**Task material**

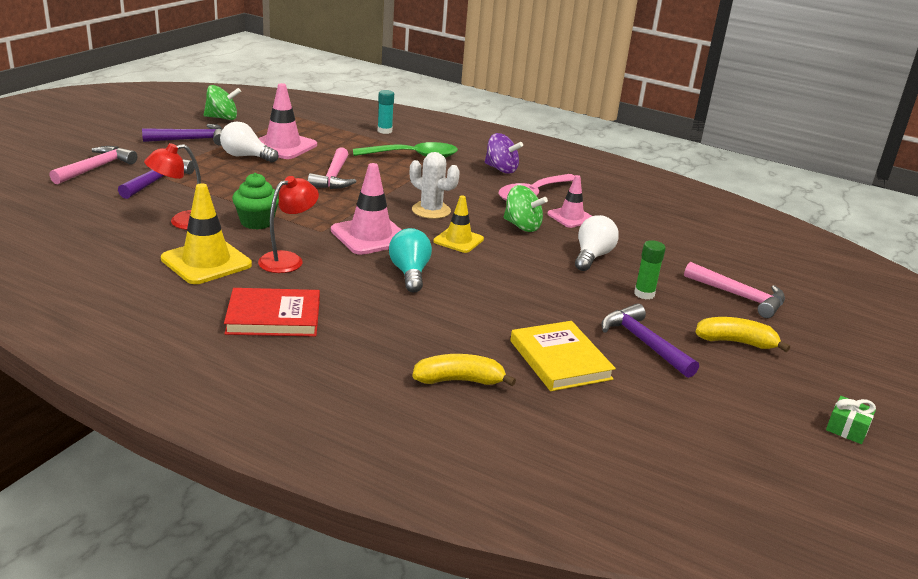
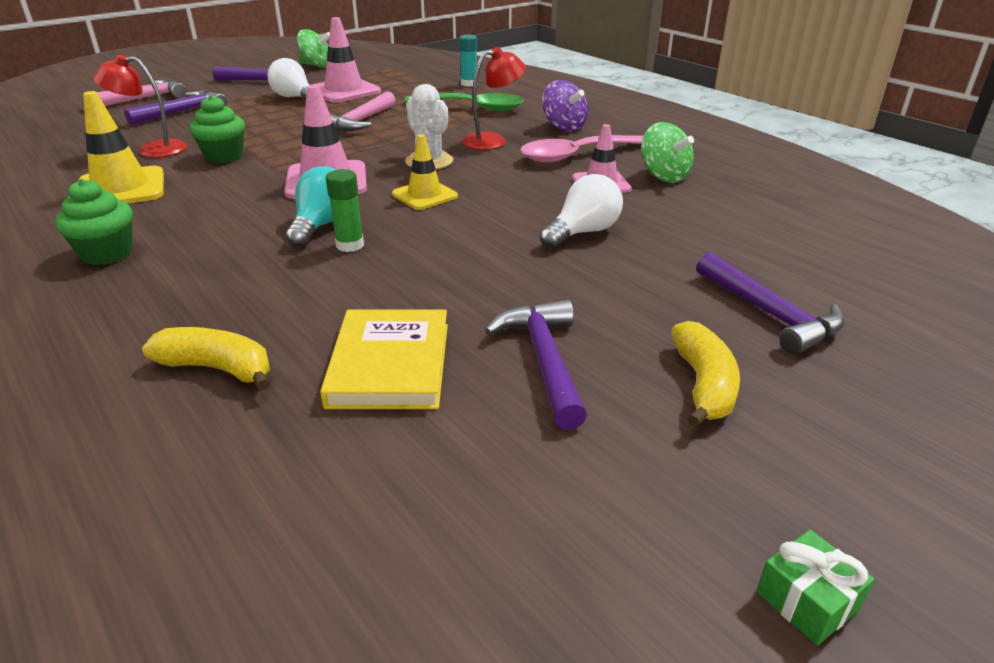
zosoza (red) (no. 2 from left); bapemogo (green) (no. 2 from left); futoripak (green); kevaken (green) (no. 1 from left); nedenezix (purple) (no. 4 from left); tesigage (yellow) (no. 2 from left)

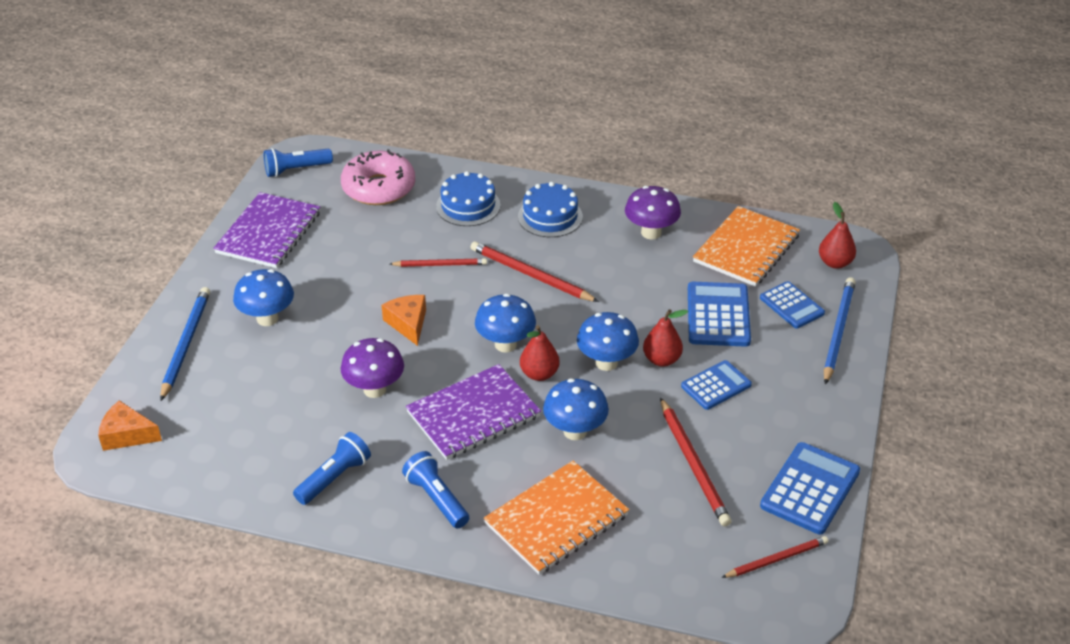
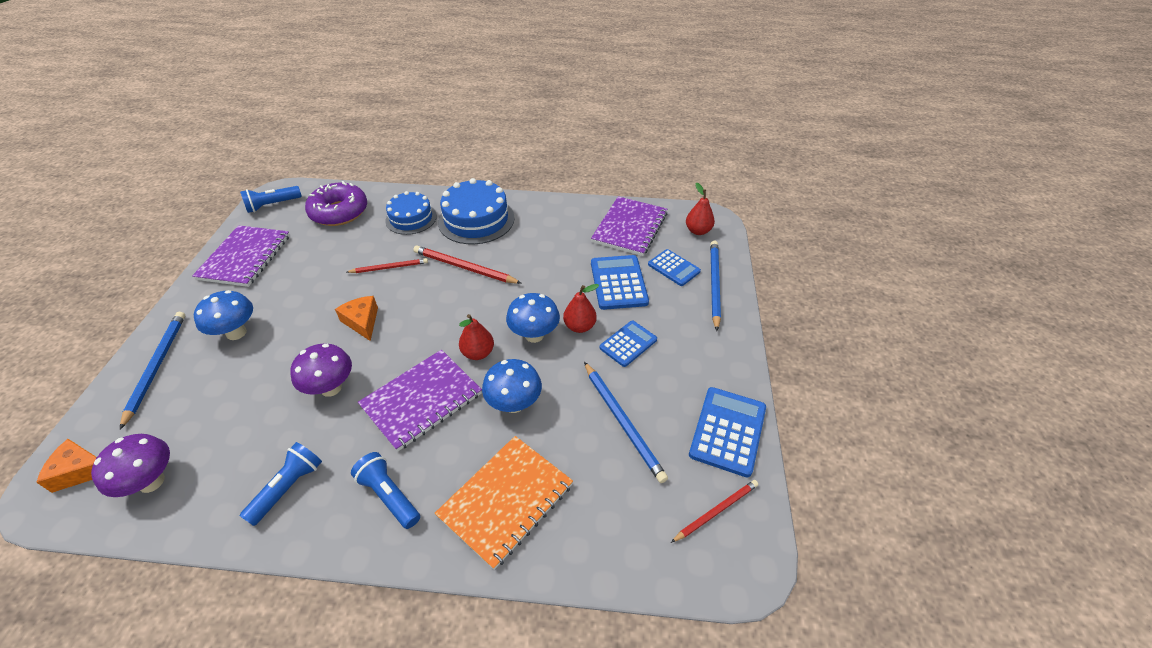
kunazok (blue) (no. 2 from left in the first image); kunazok (purple) (no. 1 from left); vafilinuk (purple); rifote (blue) (no. 2 from left); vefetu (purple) (no. 3 from left); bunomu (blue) (no. 2 from left)

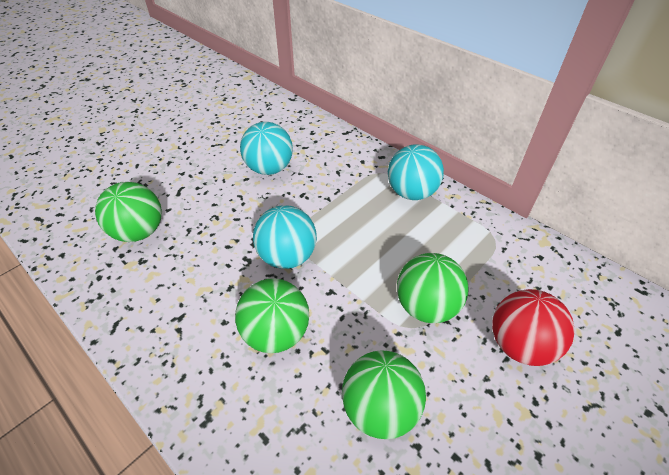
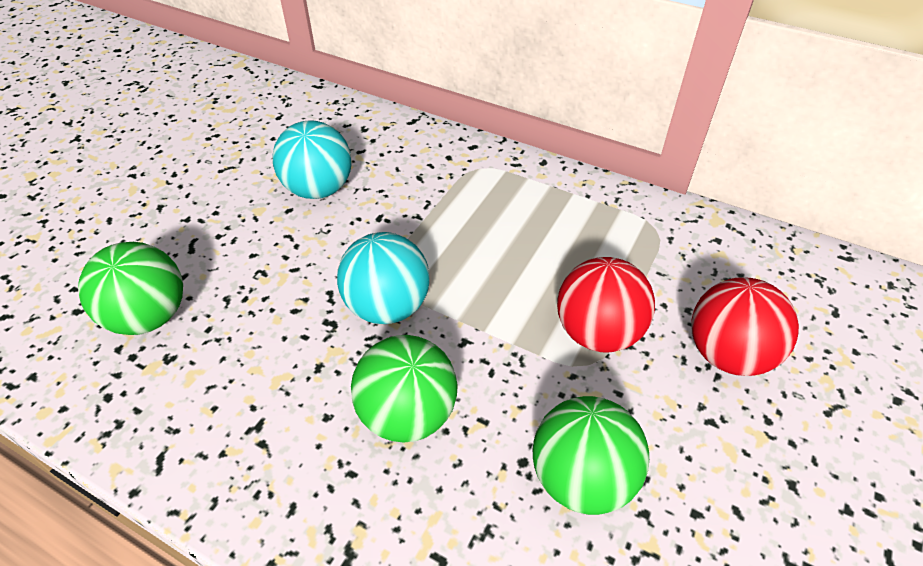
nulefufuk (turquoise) (no. 3 from left in the first image); nulefufuk (red) (no. 1 from left)

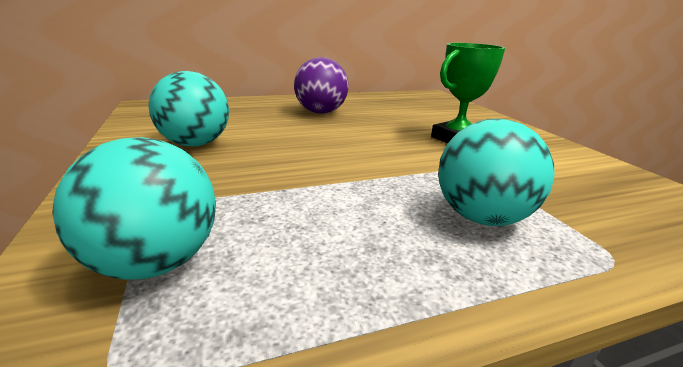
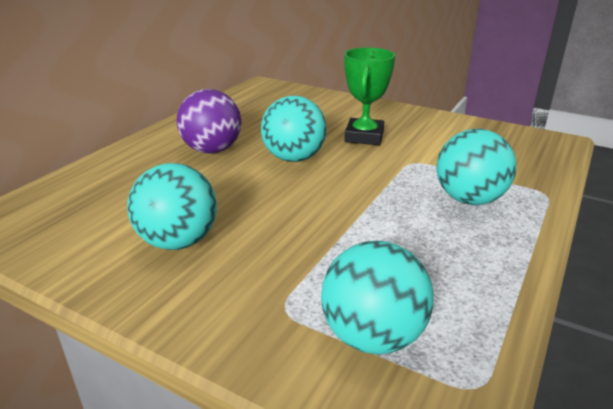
nulefufuk (turquoise) (no. 2 from left)

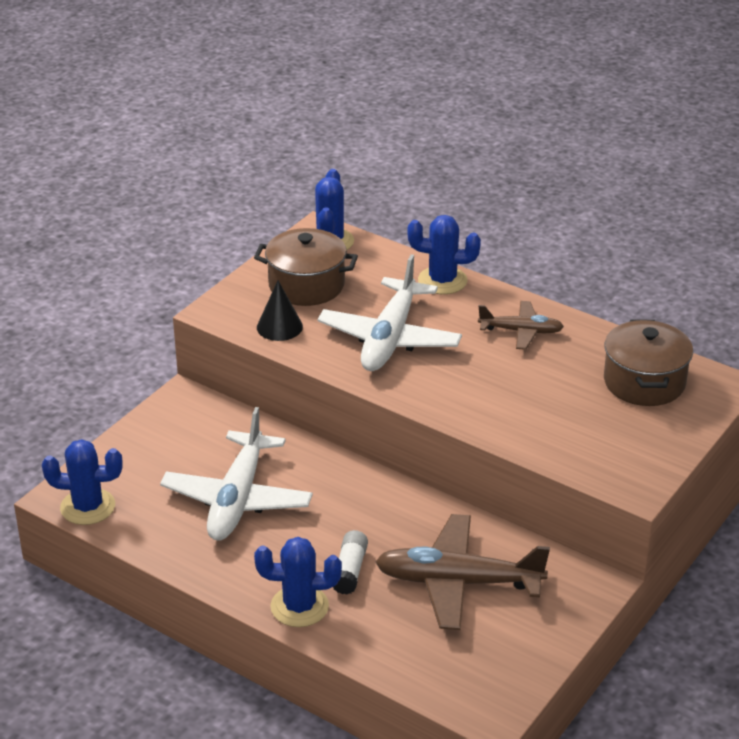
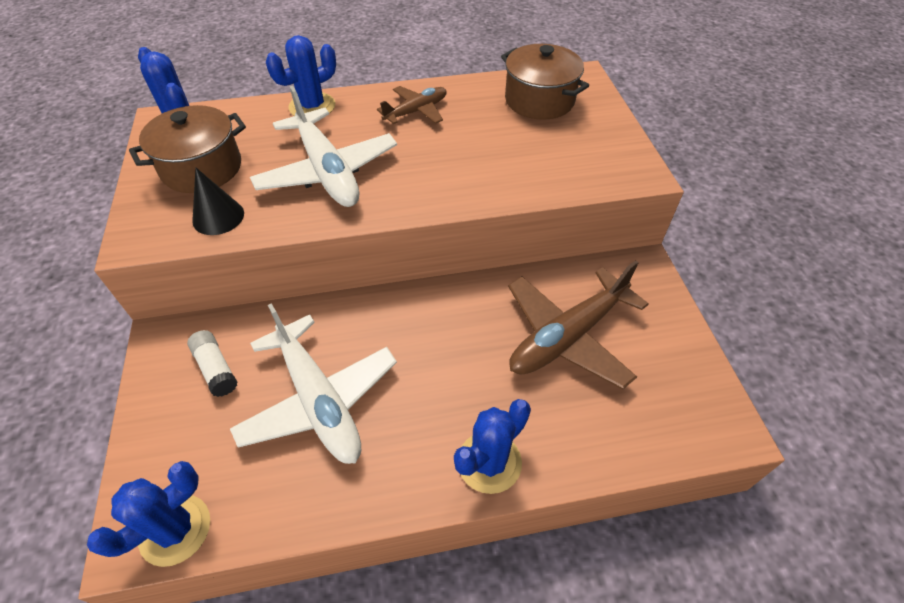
futoripak (white)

**Action item**
Report how many lines of the preceding records include "purple". Output the number only.

**Response below**
2